Instructions for the task:
Copy out, word for word, the part of the records that opens with the line containing "Return every road" and closes with the line containing "road 4 (primary): [(67,42),(190,0)]", both of those lines included. Leave the pictures out of your answer.

Provided information:
>>>

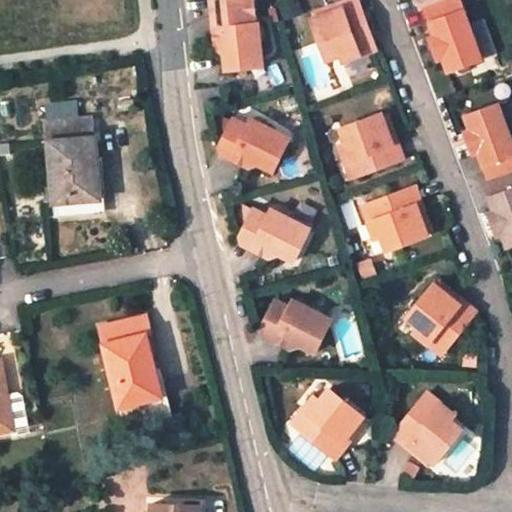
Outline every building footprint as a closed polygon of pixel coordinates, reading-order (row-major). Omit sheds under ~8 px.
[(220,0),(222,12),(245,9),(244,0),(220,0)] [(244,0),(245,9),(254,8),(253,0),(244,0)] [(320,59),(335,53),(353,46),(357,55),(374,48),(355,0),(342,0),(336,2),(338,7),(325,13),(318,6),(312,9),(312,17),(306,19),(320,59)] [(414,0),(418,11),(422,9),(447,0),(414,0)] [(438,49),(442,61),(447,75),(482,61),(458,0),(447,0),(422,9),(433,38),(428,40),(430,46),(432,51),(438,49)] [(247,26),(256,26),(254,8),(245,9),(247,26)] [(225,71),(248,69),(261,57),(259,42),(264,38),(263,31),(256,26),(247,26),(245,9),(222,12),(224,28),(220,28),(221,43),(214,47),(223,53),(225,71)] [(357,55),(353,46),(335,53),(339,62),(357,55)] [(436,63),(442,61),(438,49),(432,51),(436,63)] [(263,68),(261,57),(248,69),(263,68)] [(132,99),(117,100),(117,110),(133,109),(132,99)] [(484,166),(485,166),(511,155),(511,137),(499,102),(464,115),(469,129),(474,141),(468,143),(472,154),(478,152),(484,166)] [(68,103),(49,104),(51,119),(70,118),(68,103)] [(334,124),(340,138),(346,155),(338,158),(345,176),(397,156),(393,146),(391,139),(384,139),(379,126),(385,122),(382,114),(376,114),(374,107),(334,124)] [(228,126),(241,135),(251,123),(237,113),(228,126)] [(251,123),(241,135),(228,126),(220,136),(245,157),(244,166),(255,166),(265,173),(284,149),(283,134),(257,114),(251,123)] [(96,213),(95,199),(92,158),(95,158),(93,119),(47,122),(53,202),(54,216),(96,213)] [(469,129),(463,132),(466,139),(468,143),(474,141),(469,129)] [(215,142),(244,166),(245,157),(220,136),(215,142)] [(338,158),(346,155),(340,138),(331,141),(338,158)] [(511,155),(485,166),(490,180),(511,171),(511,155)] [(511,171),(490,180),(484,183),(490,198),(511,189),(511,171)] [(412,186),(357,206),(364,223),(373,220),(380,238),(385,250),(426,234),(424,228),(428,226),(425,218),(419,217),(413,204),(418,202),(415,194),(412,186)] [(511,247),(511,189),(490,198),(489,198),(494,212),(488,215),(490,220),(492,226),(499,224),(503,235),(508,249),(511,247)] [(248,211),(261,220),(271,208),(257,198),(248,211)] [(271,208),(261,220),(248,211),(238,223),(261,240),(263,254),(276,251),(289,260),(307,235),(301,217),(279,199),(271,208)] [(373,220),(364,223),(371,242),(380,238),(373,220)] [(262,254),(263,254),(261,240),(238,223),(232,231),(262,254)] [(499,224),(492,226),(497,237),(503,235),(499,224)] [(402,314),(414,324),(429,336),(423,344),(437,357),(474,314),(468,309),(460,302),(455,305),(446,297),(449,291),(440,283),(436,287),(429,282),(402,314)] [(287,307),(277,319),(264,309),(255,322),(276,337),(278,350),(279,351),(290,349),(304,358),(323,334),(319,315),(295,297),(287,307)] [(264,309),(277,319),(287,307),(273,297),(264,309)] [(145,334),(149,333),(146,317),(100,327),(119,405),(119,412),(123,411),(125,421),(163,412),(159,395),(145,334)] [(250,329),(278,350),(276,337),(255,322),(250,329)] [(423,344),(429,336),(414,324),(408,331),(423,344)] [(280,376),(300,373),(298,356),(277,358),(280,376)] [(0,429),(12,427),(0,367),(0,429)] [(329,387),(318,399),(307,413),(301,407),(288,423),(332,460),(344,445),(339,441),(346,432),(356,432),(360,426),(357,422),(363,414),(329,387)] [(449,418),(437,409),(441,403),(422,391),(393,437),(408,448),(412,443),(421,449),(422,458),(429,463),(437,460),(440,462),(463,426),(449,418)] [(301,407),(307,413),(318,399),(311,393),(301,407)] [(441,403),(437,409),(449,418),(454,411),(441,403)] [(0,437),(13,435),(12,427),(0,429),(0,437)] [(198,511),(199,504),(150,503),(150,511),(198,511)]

<<<
>>>

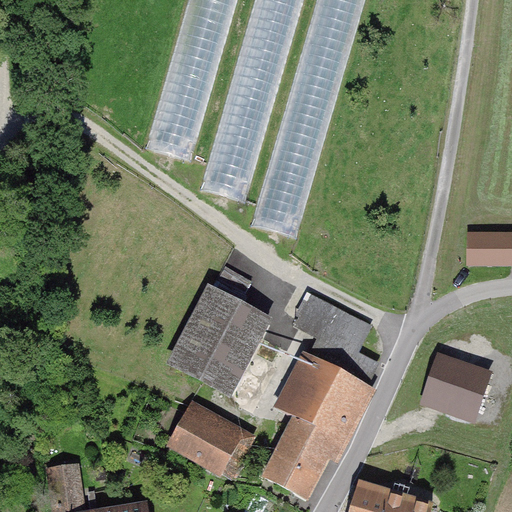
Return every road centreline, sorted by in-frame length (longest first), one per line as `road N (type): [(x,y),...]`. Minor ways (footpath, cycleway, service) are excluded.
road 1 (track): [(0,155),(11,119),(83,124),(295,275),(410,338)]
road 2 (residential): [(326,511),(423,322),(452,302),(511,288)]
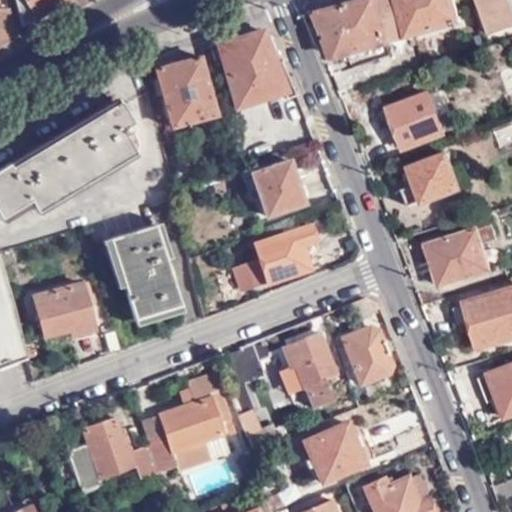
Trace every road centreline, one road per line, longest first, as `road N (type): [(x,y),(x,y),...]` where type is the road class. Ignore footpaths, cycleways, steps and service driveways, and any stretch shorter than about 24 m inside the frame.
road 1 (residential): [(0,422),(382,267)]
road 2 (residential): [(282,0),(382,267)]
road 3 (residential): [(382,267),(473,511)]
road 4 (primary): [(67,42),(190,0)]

<<<

The answer:
Return every road centreline, sorted by in-frame length (longest first), one per line as `road N (type): [(x,y),...]`. Minor ways (footpath, cycleway, service) are excluded.
road 1 (track): [(0,155),(11,119),(83,124),(295,275),(410,338)]
road 2 (residential): [(326,511),(423,322),(452,302),(511,288)]
Trace every road centreline, one road per line, longest first, as `road N (type): [(x,y),(x,y),...]` where type is the road class. Ignore footpaths, cycleways, steps and service driveways, and any stretch shorter than about 24 m inside the frame.
road 1 (residential): [(0,422),(382,267)]
road 2 (residential): [(282,0),(382,267)]
road 3 (residential): [(382,267),(473,511)]
road 4 (primary): [(67,42),(190,0)]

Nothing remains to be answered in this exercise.